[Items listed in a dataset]
⟨
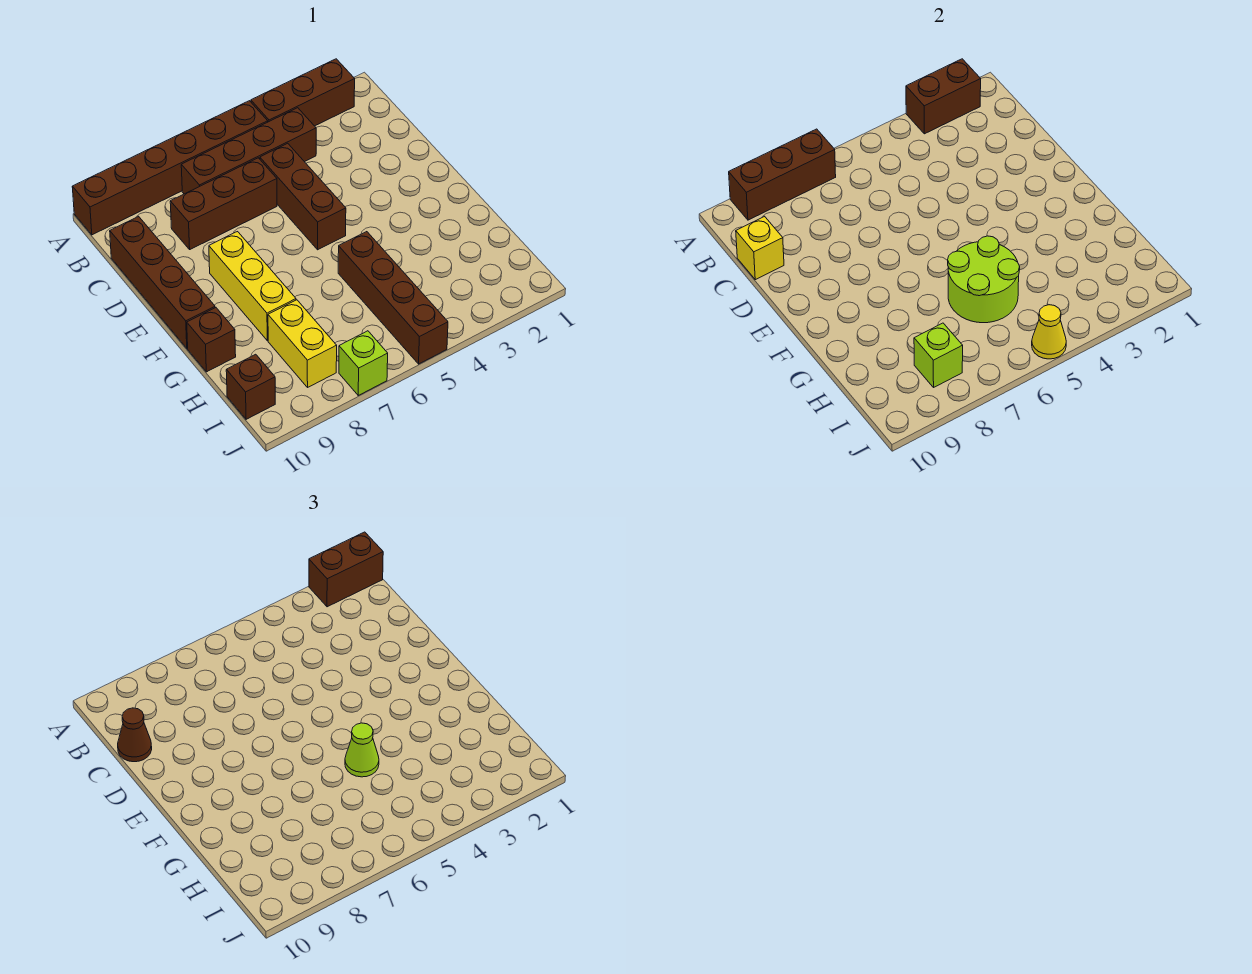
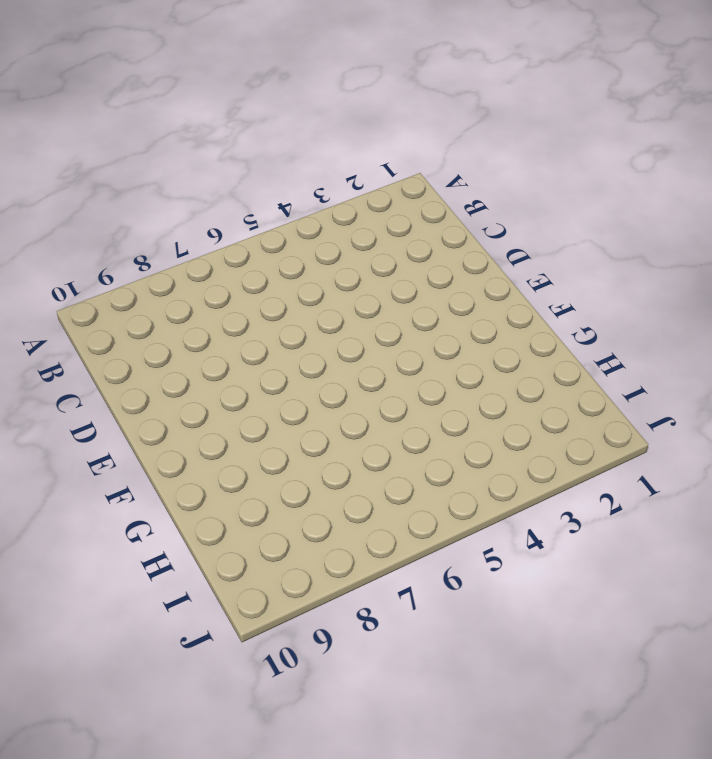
none -> brown brick A2:A4 level 1
none -> brown brick A5:A10 level 1
none -> brown brick B4:B7 level 1

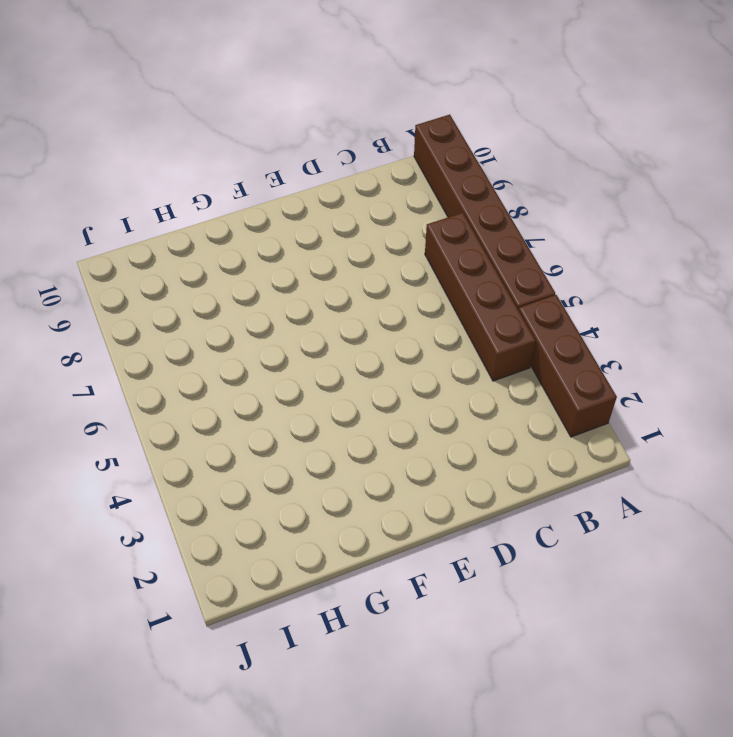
none -> brown brick C5:E5 level 1
none -> brown brick C6:C8 level 1
none -> brown brick C10:F10 level 1

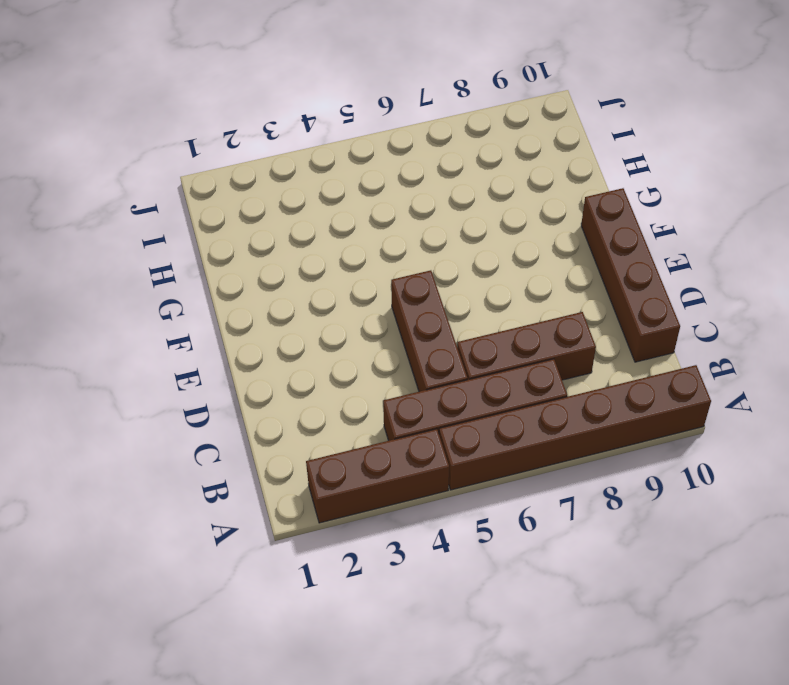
none -> yellow brick E8:G8 level 1
none -> brown brick G5:J5 level 1
none -> brown brick G10 level 1

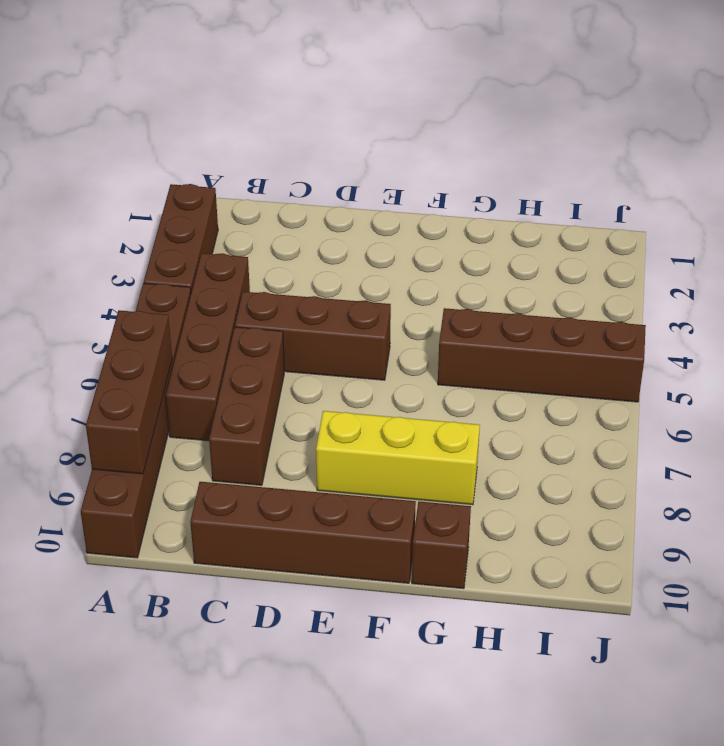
none -> yellow brick H8:I8 level 1
none -> brown brick I10 level 1
none -> lime brick J7 level 1

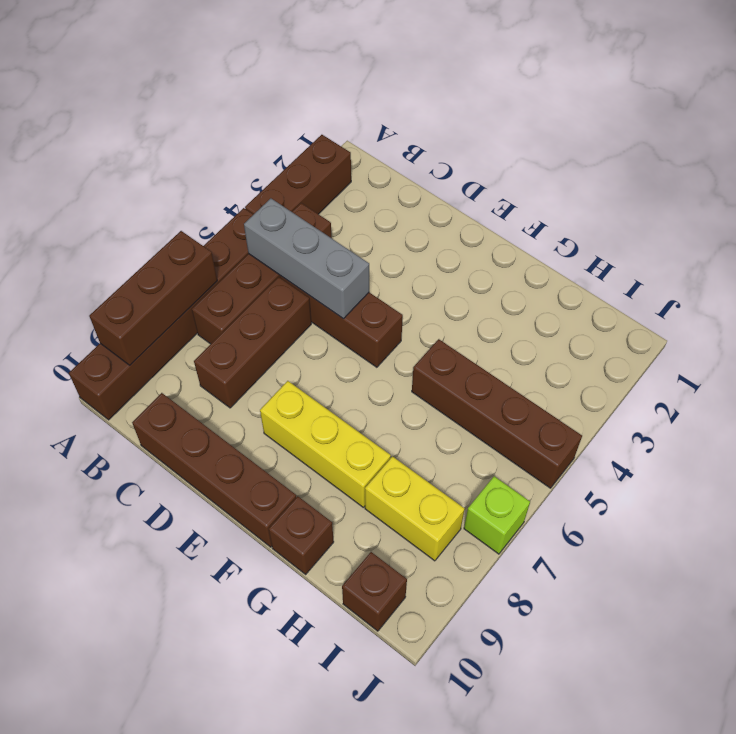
grey brick B5:D5 level 2 -> none
none -> brown brick A2:A3 level 2
none -> yellow brick C10 level 2
none -> lime round brick G5:H6 level 2

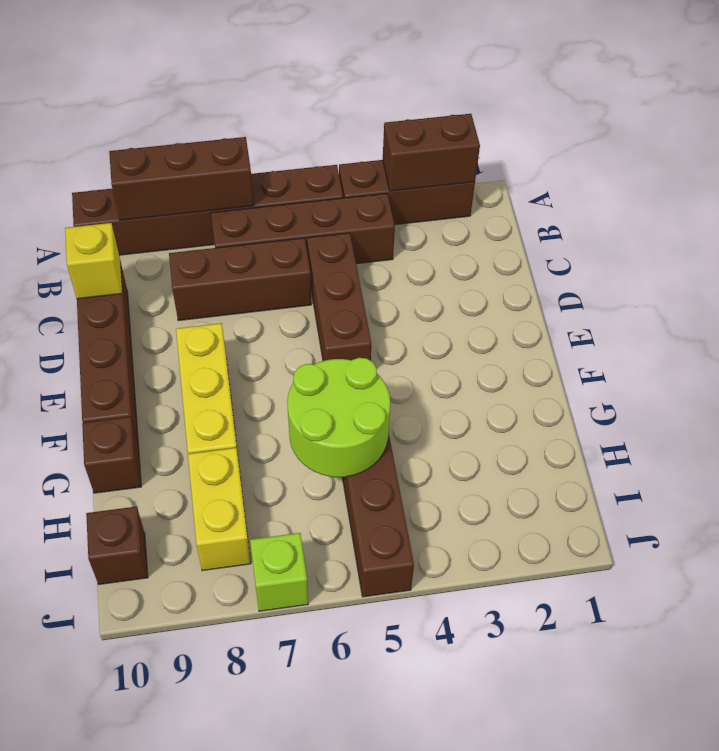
none -> lime brick I8 level 2
none -> yellow cone J5 level 2
none -> brown brick A1:A2 level 3

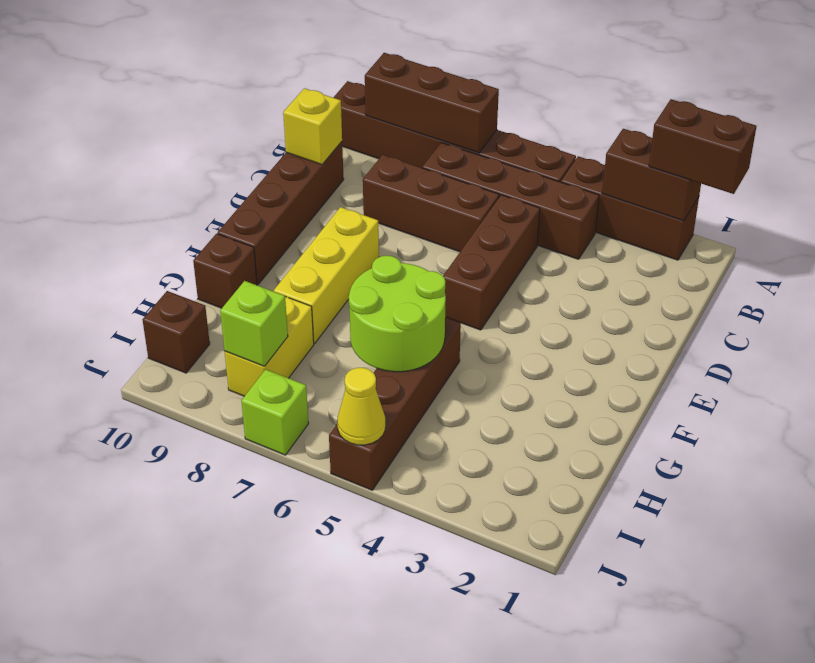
none -> brown cone C10 level 3
none -> lime cone G5 level 3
⟩
## TASK BRIEF
Repeat, word for word, each of the records, omitting any image they hold.

## ANSWER SECTION
none -> brown brick A2:A4 level 1
none -> brown brick A5:A10 level 1
none -> brown brick B4:B7 level 1

none -> brown brick C5:E5 level 1
none -> brown brick C6:C8 level 1
none -> brown brick C10:F10 level 1

none -> yellow brick E8:G8 level 1
none -> brown brick G5:J5 level 1
none -> brown brick G10 level 1

none -> yellow brick H8:I8 level 1
none -> brown brick I10 level 1
none -> lime brick J7 level 1

grey brick B5:D5 level 2 -> none
none -> brown brick A2:A3 level 2
none -> yellow brick C10 level 2
none -> lime round brick G5:H6 level 2

none -> lime brick I8 level 2
none -> yellow cone J5 level 2
none -> brown brick A1:A2 level 3

none -> brown cone C10 level 3
none -> lime cone G5 level 3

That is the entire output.